#### PROBLEM REQUIREMENTS:
Repeat the data verbatim, images excluded.

[Opening RECORDS section]

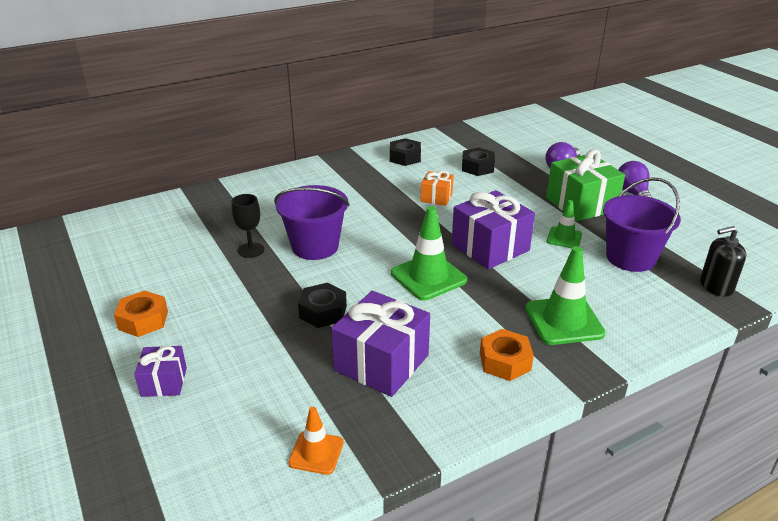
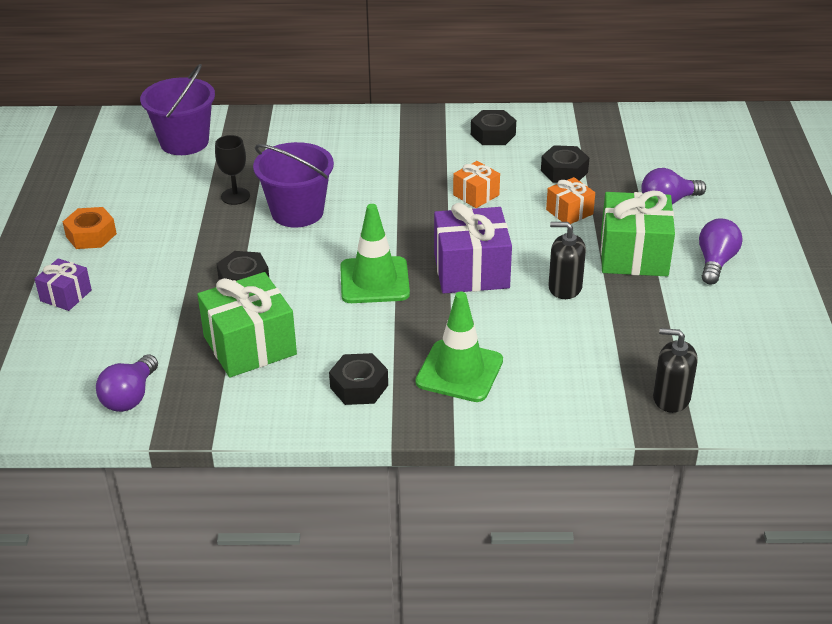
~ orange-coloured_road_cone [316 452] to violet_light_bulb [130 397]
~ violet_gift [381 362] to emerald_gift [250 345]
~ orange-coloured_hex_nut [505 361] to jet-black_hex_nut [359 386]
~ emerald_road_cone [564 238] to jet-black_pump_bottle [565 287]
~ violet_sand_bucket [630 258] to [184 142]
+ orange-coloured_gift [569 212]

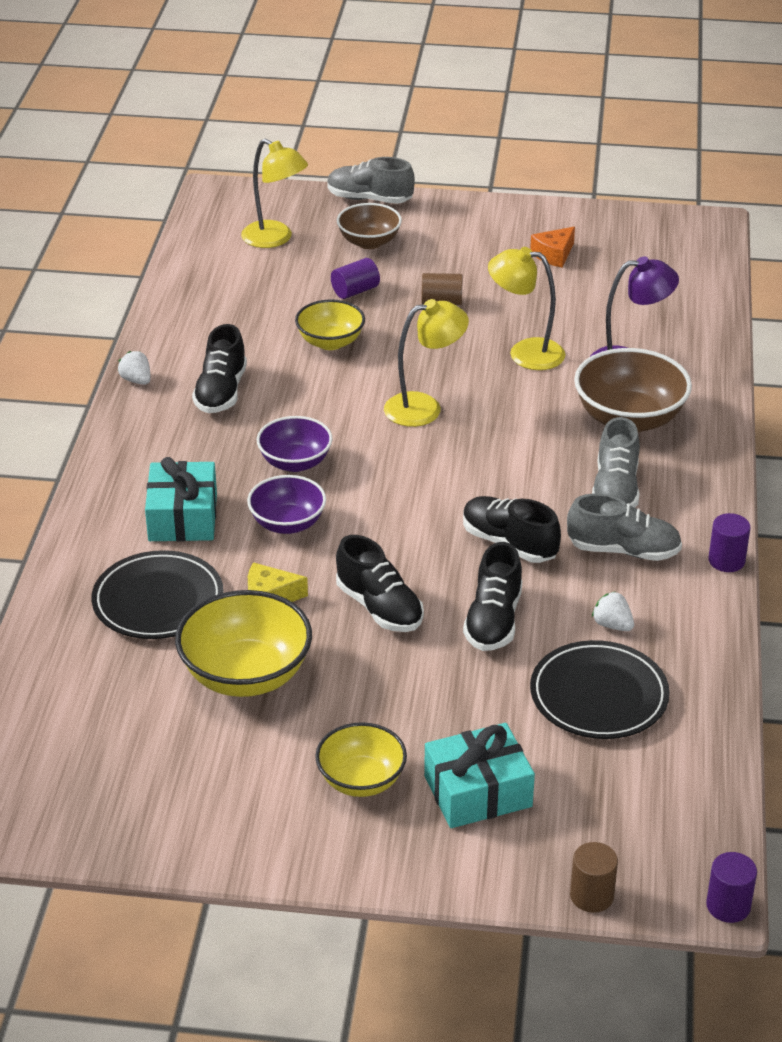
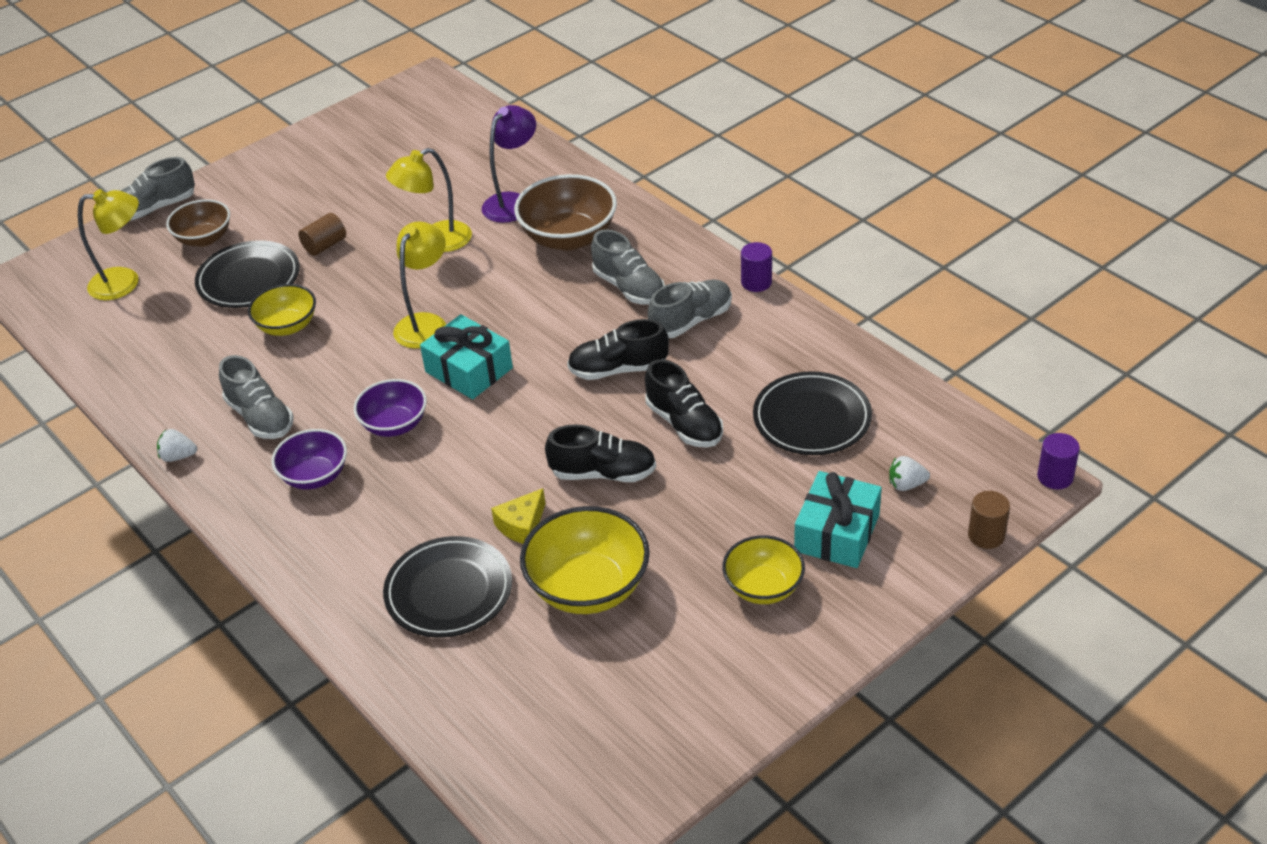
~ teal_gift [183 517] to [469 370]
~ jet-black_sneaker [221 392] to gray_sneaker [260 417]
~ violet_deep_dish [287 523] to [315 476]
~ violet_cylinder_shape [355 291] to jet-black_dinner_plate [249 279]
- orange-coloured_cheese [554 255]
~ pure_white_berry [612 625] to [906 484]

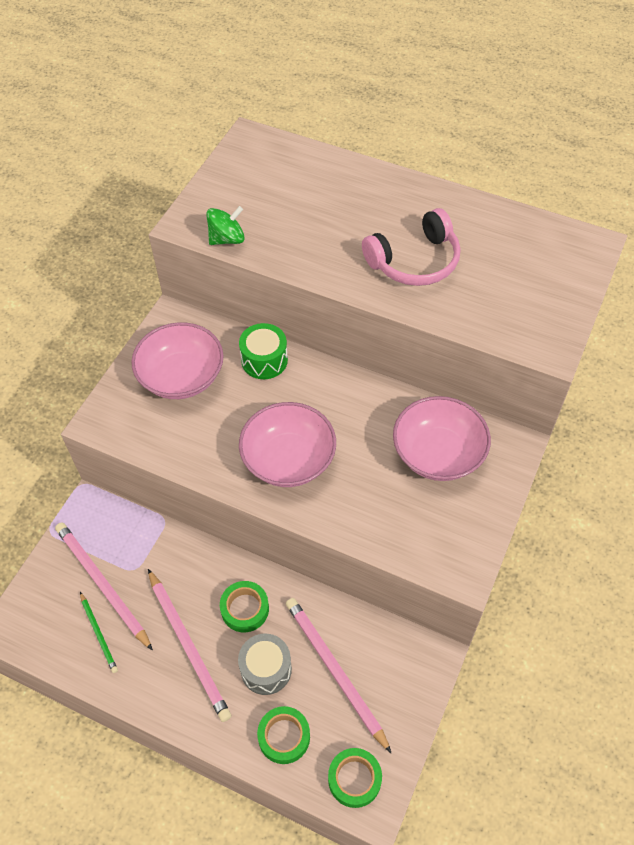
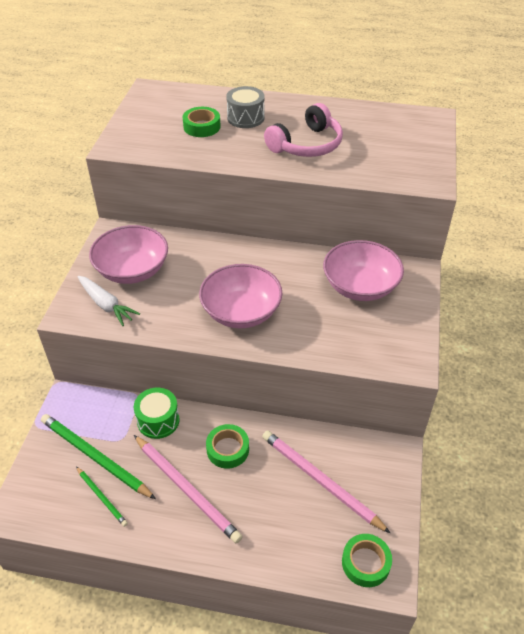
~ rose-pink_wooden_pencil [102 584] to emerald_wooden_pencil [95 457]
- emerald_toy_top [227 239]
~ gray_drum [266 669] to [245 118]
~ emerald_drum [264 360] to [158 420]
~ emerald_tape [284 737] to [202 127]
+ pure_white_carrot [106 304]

[Closing RECORDS section]

#### RESULT BELOW:
~ orange-coloured_road_cone [316 452] to violet_light_bulb [130 397]
~ violet_gift [381 362] to emerald_gift [250 345]
~ orange-coloured_hex_nut [505 361] to jet-black_hex_nut [359 386]
~ emerald_road_cone [564 238] to jet-black_pump_bottle [565 287]
~ violet_sand_bucket [630 258] to [184 142]
+ orange-coloured_gift [569 212]

~ teal_gift [183 517] to [469 370]
~ jet-black_sneaker [221 392] to gray_sneaker [260 417]
~ violet_deep_dish [287 523] to [315 476]
~ violet_cylinder_shape [355 291] to jet-black_dinner_plate [249 279]
- orange-coloured_cheese [554 255]
~ pure_white_berry [612 625] to [906 484]

~ rose-pink_wooden_pencil [102 584] to emerald_wooden_pencil [95 457]
- emerald_toy_top [227 239]
~ gray_drum [266 669] to [245 118]
~ emerald_drum [264 360] to [158 420]
~ emerald_tape [284 737] to [202 127]
+ pure_white_carrot [106 304]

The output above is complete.